● DATA EXTRACT:
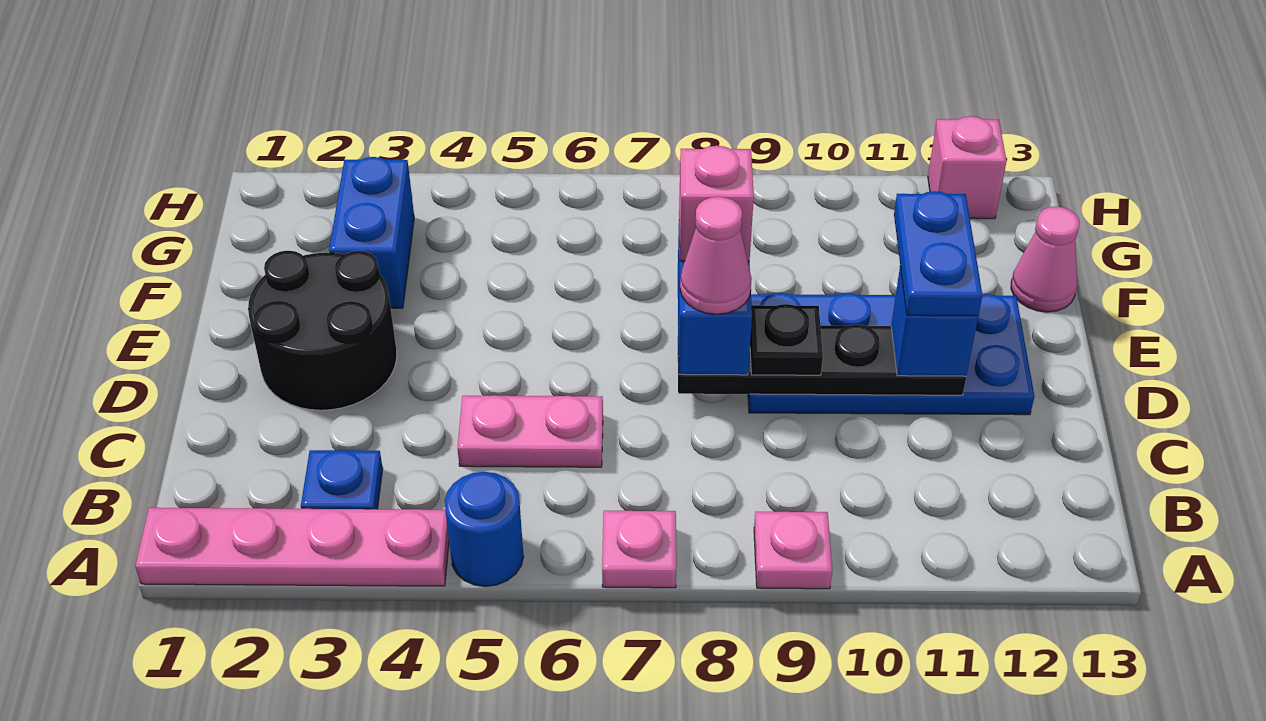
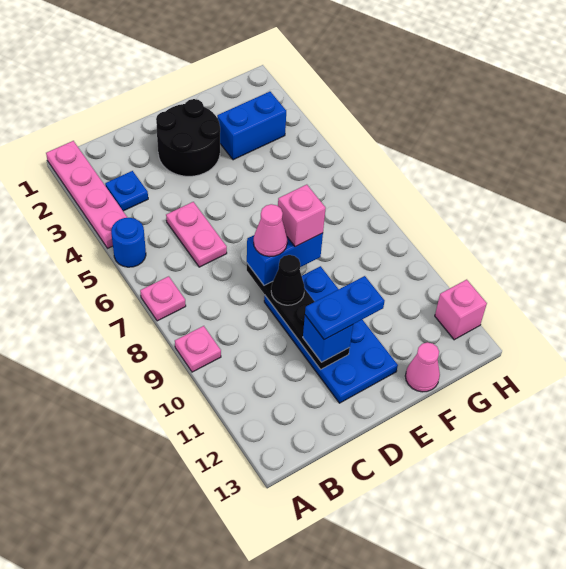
black plate D9 level 3 -> black cone D9 level 3

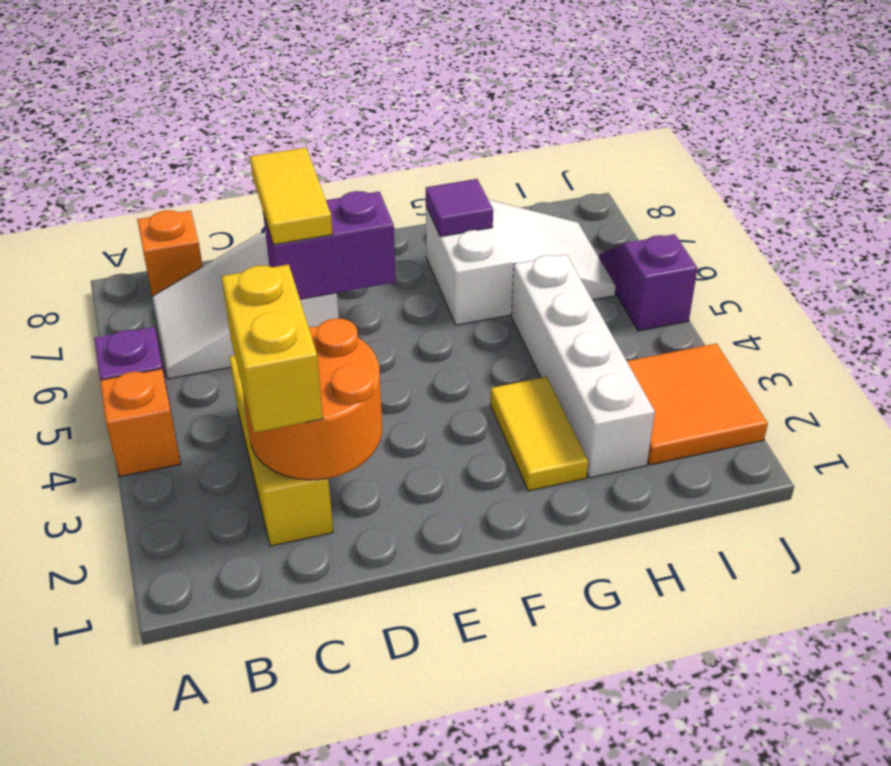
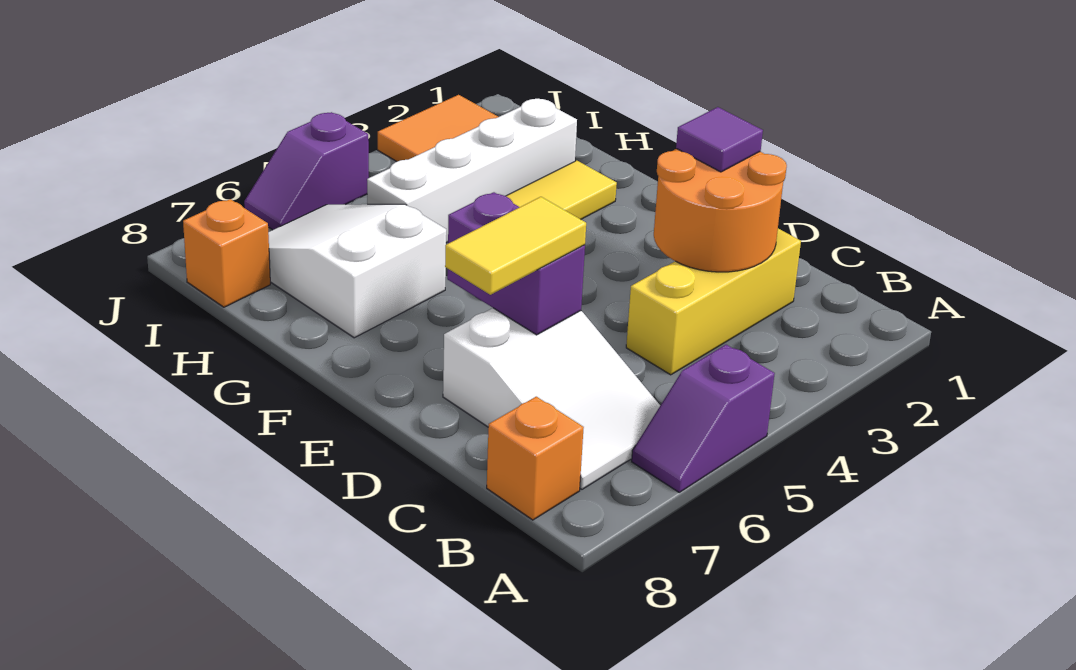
orange brick A4 level 1 -> orange brick I8 level 1
yellow brick C2:C3 level 3 -> none
purple tile G7 level 2 -> purple tile D2 level 3

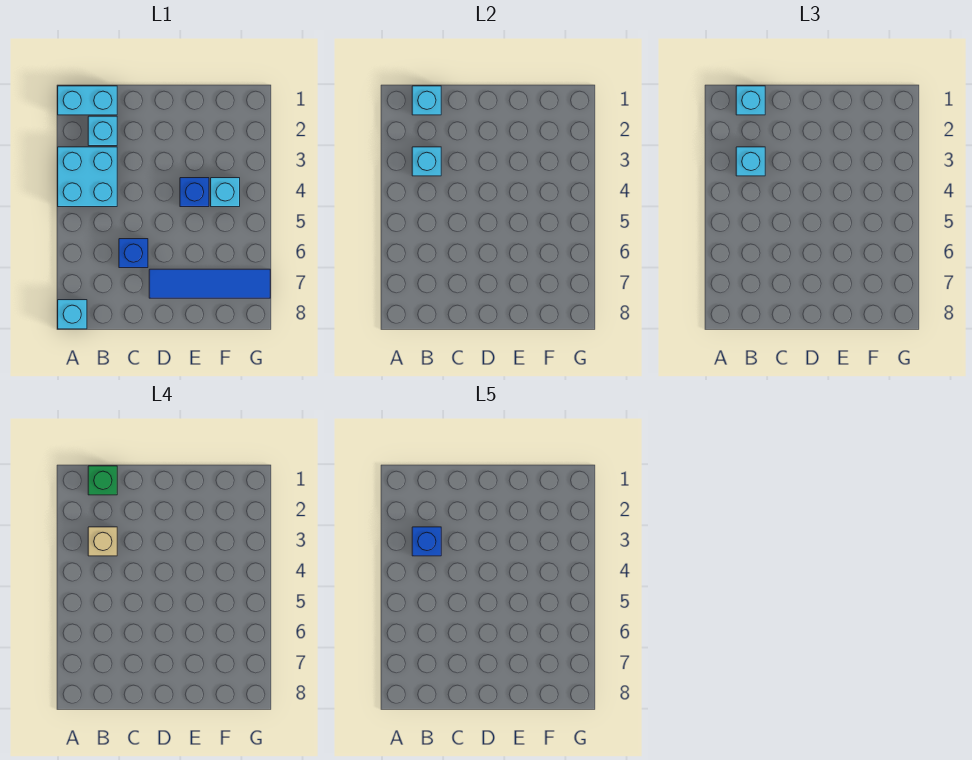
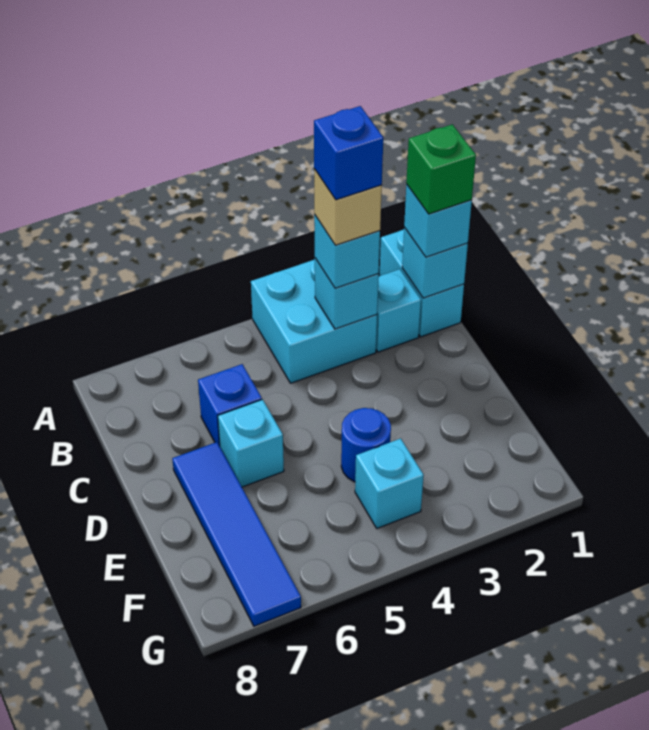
cyan brick A8 level 1 -> cyan brick D6 level 1
blue brick E4 level 1 -> blue round brick E4 level 1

● PROBLEM REQUIREMENTS:
Among the records, find all lines that include the string "brick" and return them.

● ANSWER TO THIS PROBLEM:
orange brick A4 level 1 -> orange brick I8 level 1
yellow brick C2:C3 level 3 -> none
cyan brick A8 level 1 -> cyan brick D6 level 1
blue brick E4 level 1 -> blue round brick E4 level 1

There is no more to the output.